*** Task data ***
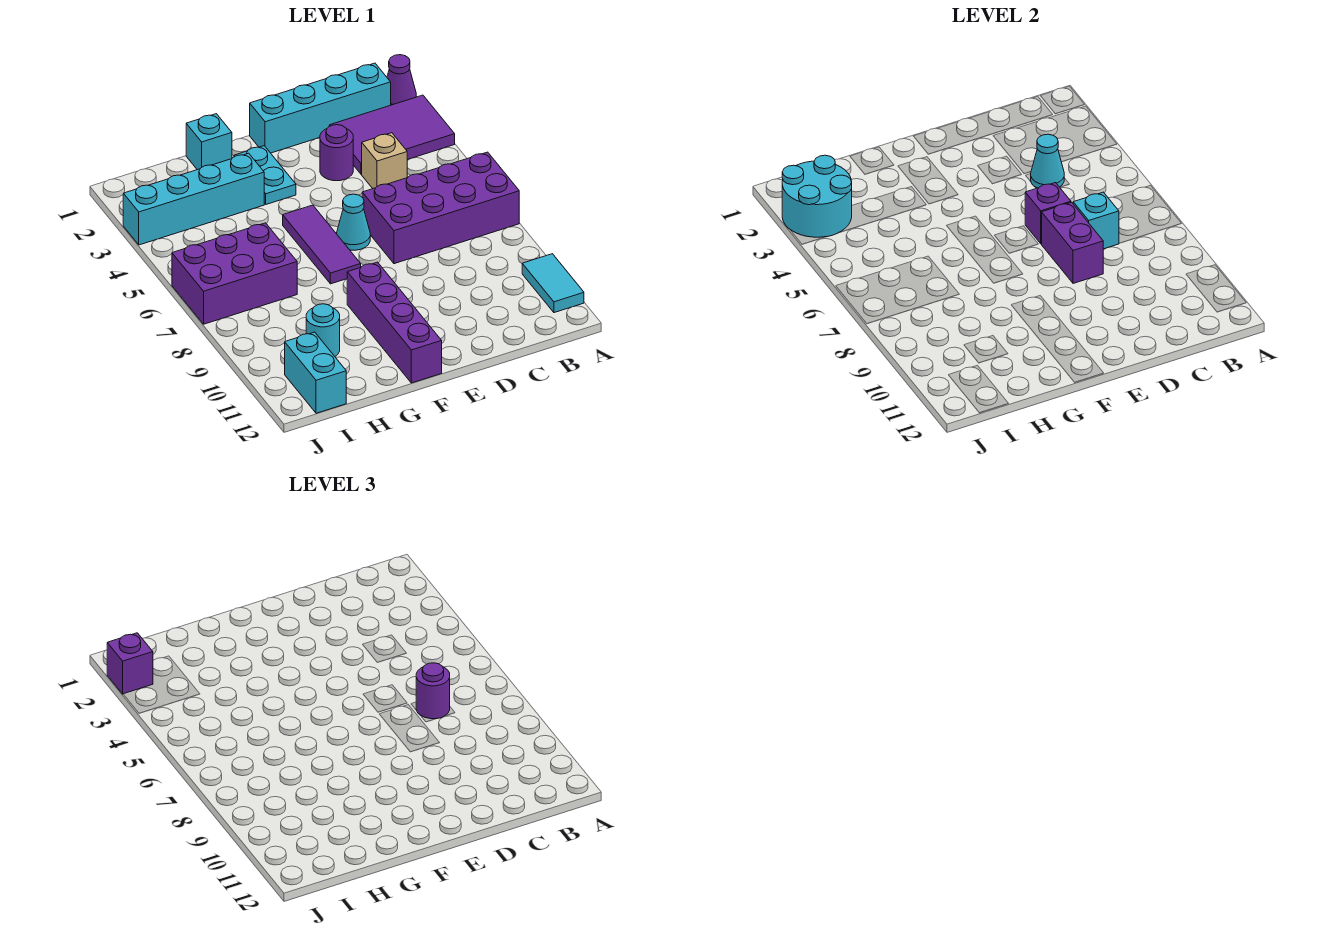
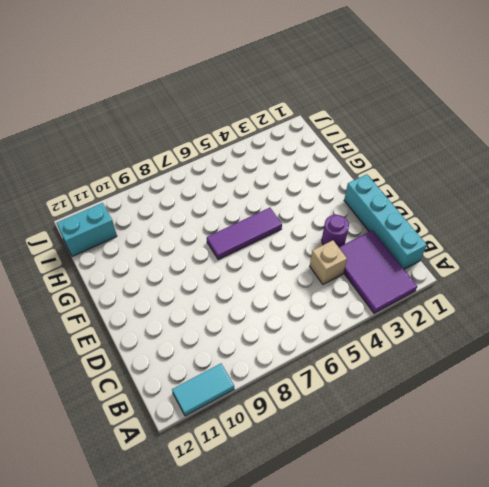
none -> purple 1x1 cone [387,55,416,105]
none -> purple 2x4 brick [362,152,519,264]
none -> cyan 1x1 cone [337,194,370,250]

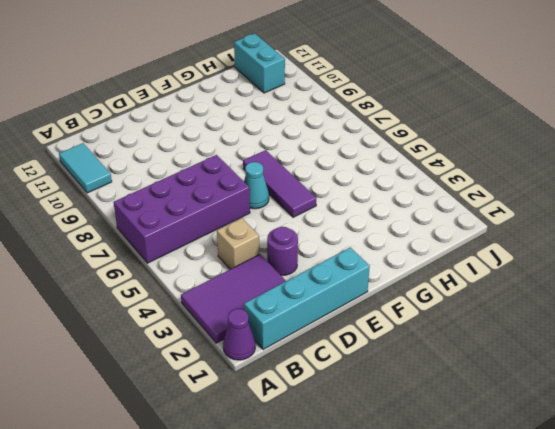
none -> cyan 1x2 plate [234,146,296,204]
none -> purple 1x4 brick [347,262,442,383]
none -> cyan 1x1 brick [186,114,232,170]

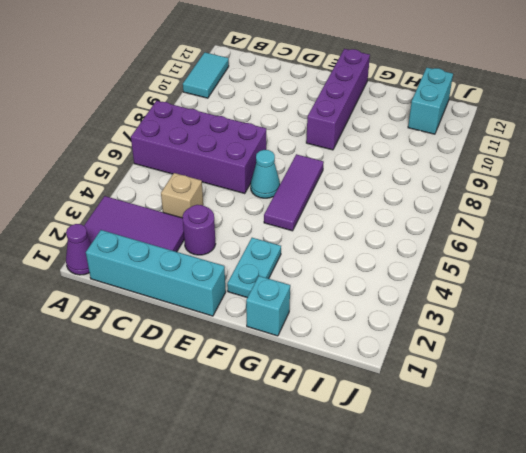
none -> cyan 1x4 brick [123,153,264,245]
none -> purple 2x3 brick [172,223,297,324]
none -> cyan 1x1 round brick [306,304,340,356]

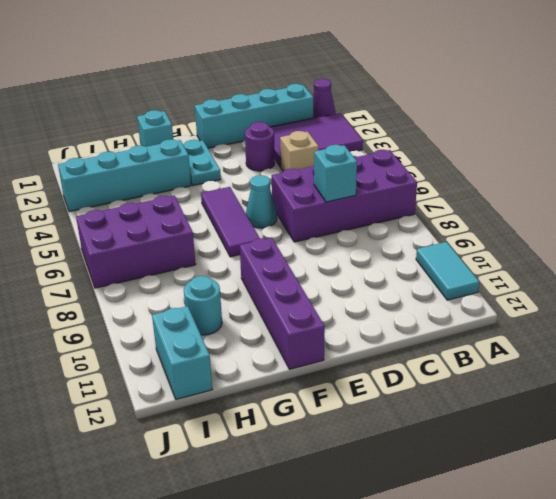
none -> cyan 1x1 cone [1031,134,1064,188]
none -> purple 1x1 brick [1025,183,1071,244]
none -> purple 1x2 brick [1041,202,1103,283]

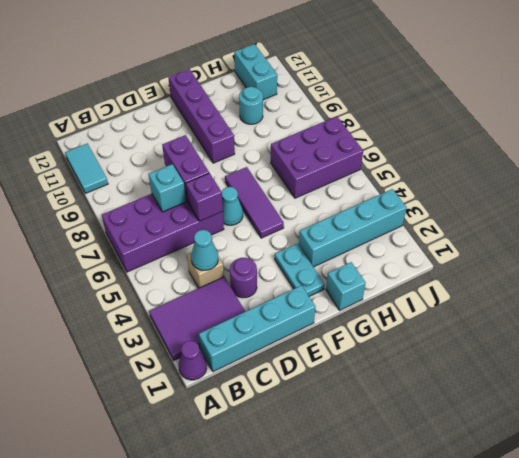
none -> cyan 2x2 round brick [782,155,852,237]
none -> purple 1x1 round brick [416,663,450,719]
none -> purple 1x1 brick [107,633,153,694]

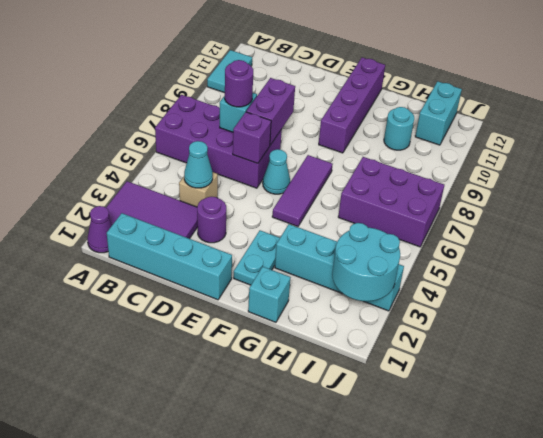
none -> purple 1x1 brick [107,633,153,694]

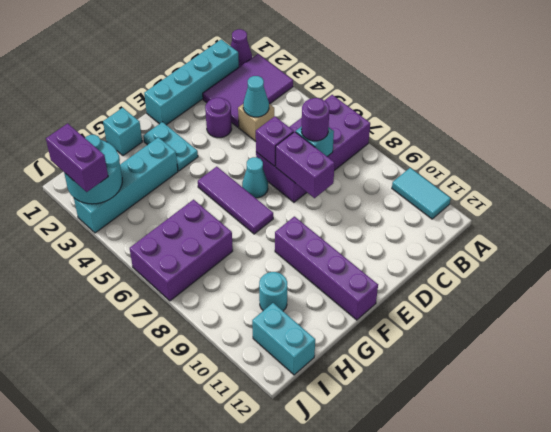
purple 1x2 brick [46,123,108,192] -> purple 1x1 brick [107,633,153,694]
***
■ What the task asks: Output the entries above verbatim. Omit the images.

■ Response to this task:
none -> purple 1x1 cone [387,55,416,105]
none -> purple 2x4 brick [362,152,519,264]
none -> cyan 1x1 cone [337,194,370,250]

none -> cyan 1x2 plate [234,146,296,204]
none -> purple 1x4 brick [347,262,442,383]
none -> cyan 1x1 brick [186,114,232,170]

none -> cyan 1x4 brick [123,153,264,245]
none -> purple 2x3 brick [172,223,297,324]
none -> cyan 1x1 round brick [306,304,340,356]

none -> cyan 1x1 cone [1031,134,1064,188]
none -> purple 1x1 brick [1025,183,1071,244]
none -> purple 1x2 brick [1041,202,1103,283]

none -> cyan 2x2 round brick [782,155,852,237]
none -> purple 1x1 round brick [416,663,450,719]
none -> purple 1x1 brick [107,633,153,694]

none -> purple 1x1 brick [107,633,153,694]

purple 1x2 brick [46,123,108,192] -> purple 1x1 brick [107,633,153,694]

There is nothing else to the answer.